Start of DATA

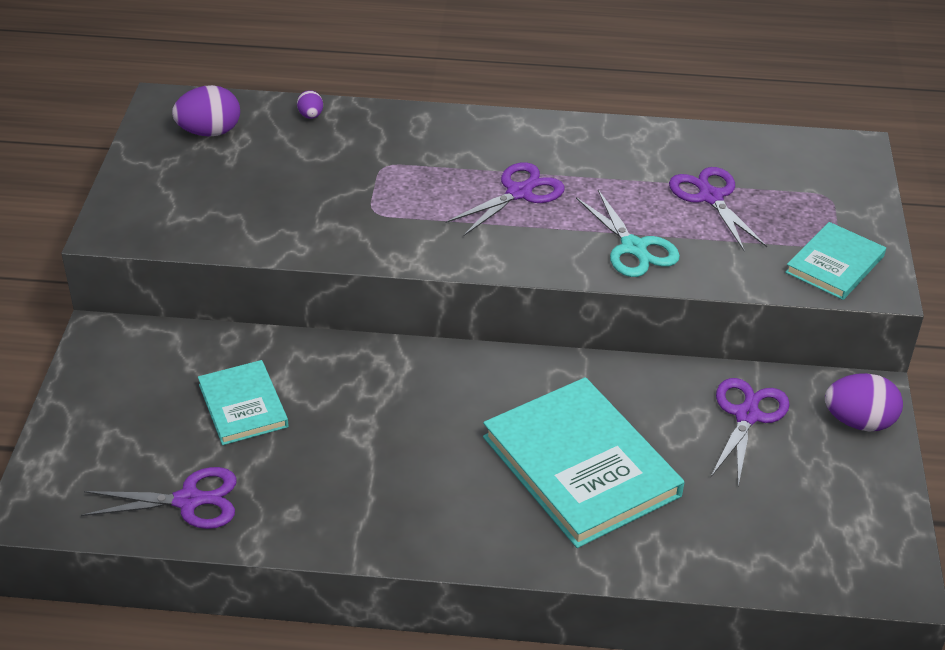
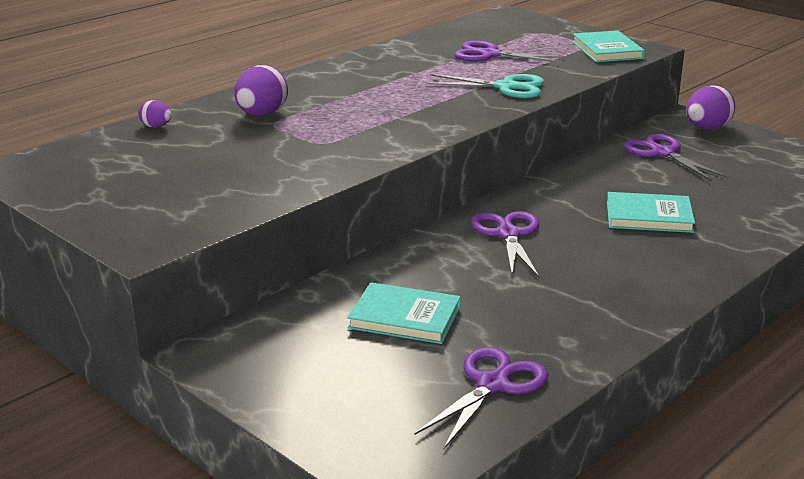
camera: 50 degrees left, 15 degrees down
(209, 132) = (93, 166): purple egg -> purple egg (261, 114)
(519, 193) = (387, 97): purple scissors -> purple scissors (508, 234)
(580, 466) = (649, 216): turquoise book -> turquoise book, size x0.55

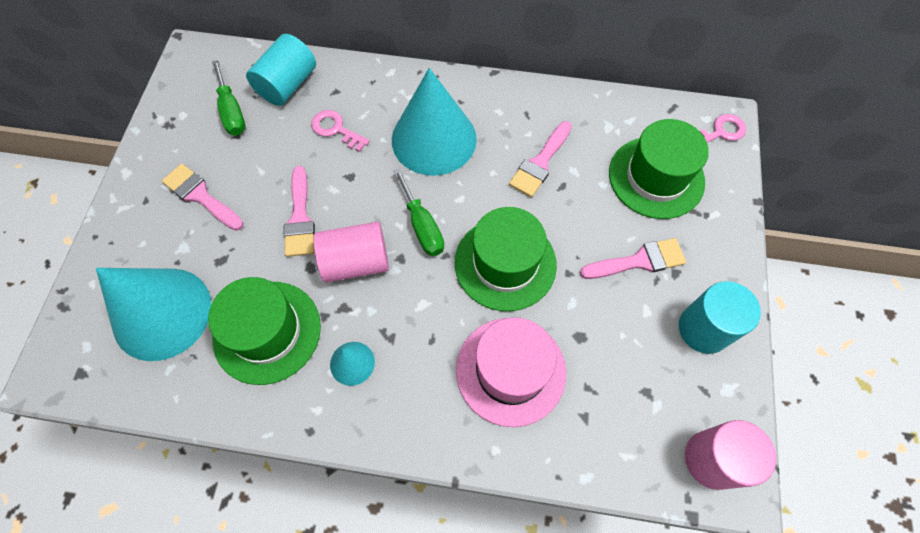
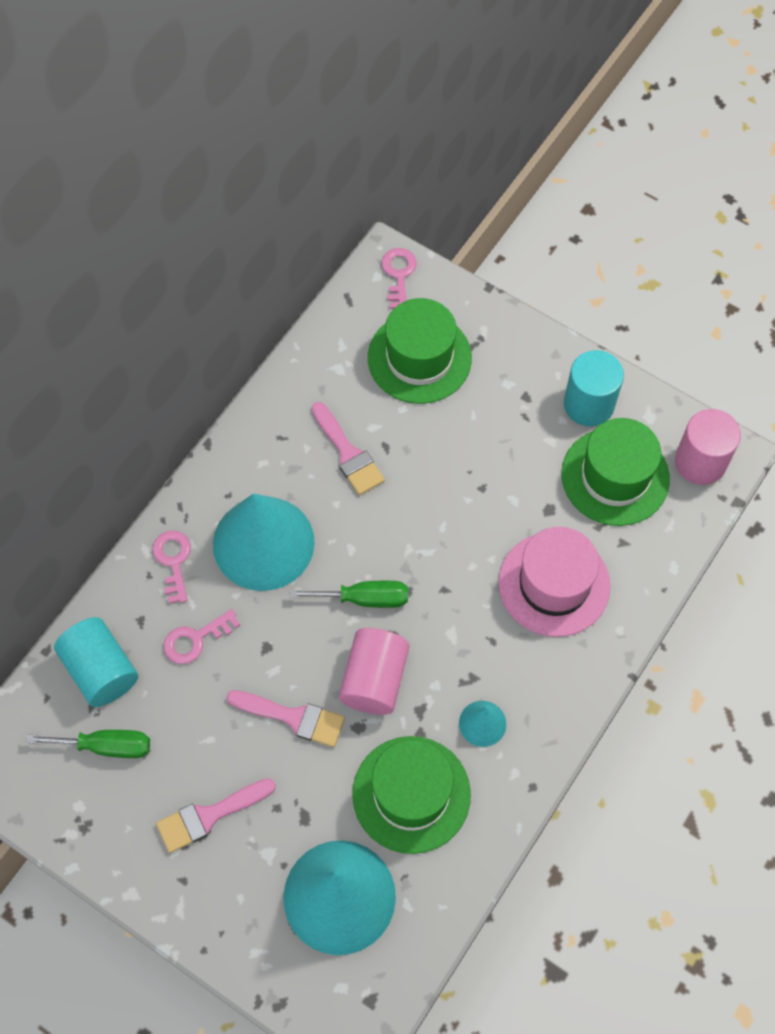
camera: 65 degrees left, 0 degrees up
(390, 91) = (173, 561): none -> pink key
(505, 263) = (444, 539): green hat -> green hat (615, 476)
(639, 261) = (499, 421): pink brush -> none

End of DATA

WHAT TO WORK ON:
Give exactly, and nothing besides, the lines from the one in which "(505, 263) = (444, 539): green" occurs through the end of the records.

WORKED SOLUTION:
(505, 263) = (444, 539): green hat -> green hat (615, 476)
(639, 261) = (499, 421): pink brush -> none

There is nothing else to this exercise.